# Task
Every line of the data below is to be duplicated exactly, pictures excepted.
--------
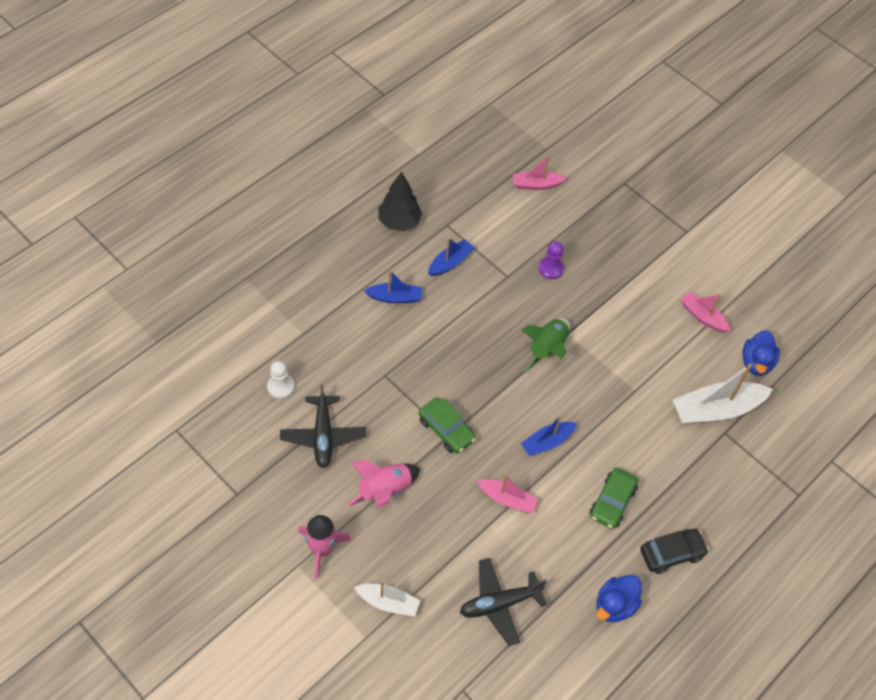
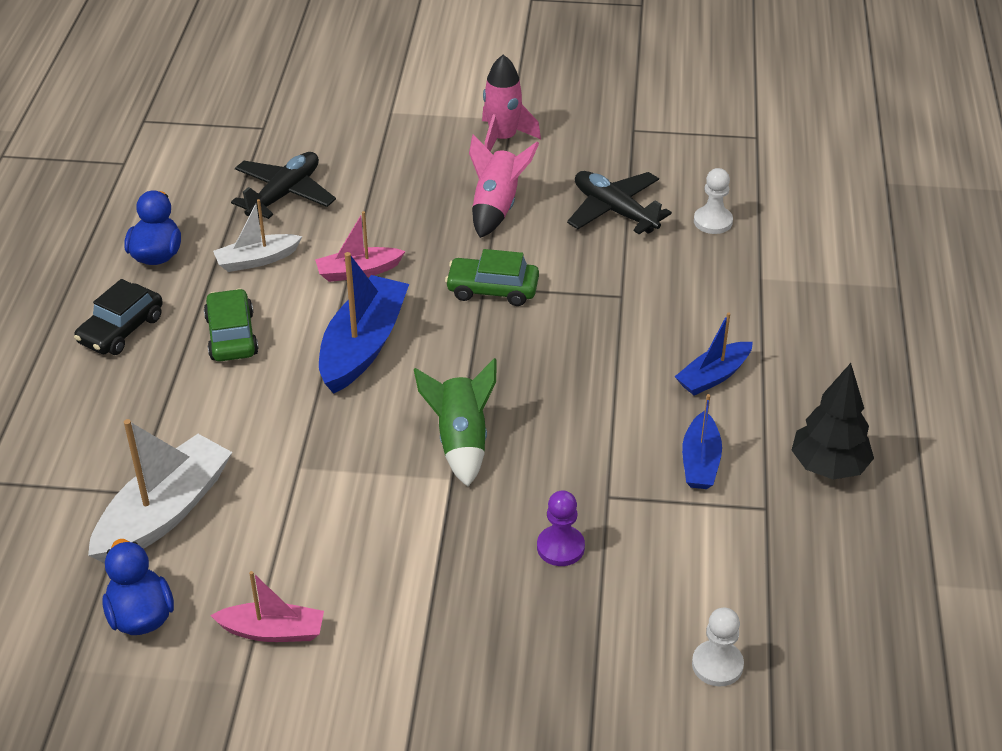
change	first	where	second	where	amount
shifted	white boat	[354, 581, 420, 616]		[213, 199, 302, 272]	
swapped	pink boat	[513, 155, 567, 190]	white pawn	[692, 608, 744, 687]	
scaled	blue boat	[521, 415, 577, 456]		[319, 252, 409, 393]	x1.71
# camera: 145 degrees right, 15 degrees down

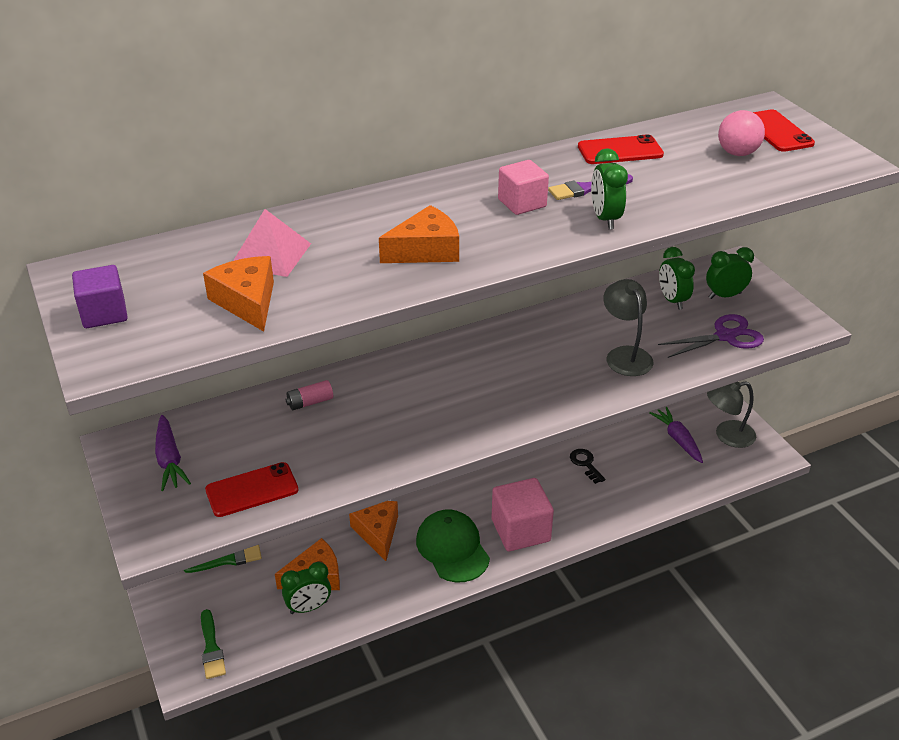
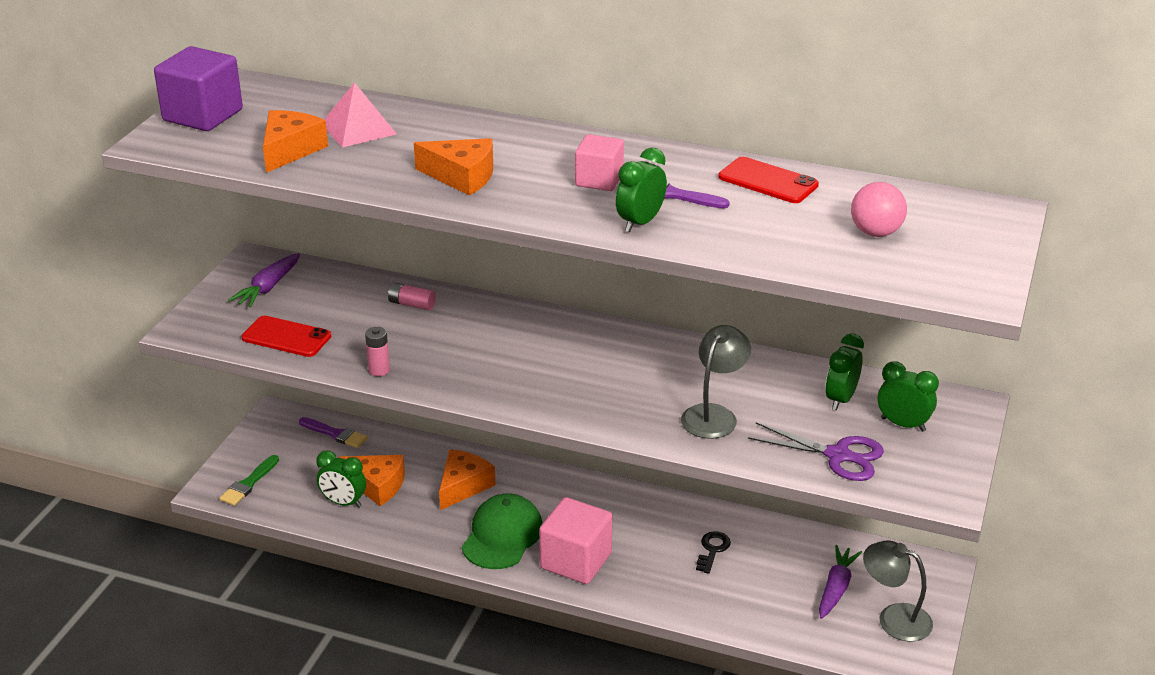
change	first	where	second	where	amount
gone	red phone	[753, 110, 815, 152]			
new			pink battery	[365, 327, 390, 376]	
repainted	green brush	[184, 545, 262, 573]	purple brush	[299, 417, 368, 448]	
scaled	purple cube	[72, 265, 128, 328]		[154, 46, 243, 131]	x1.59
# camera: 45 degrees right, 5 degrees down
--------
# Your solution
change	first	where	second	where	amount
shifted	white boat	[354, 581, 420, 616]		[213, 199, 302, 272]	
swapped	pink boat	[513, 155, 567, 190]	white pawn	[692, 608, 744, 687]	
scaled	blue boat	[521, 415, 577, 456]		[319, 252, 409, 393]	x1.71
# camera: 145 degrees right, 15 degrees down

change	first	where	second	where	amount
gone	red phone	[753, 110, 815, 152]			
new			pink battery	[365, 327, 390, 376]	
repainted	green brush	[184, 545, 262, 573]	purple brush	[299, 417, 368, 448]	
scaled	purple cube	[72, 265, 128, 328]		[154, 46, 243, 131]	x1.59
# camera: 45 degrees right, 5 degrees down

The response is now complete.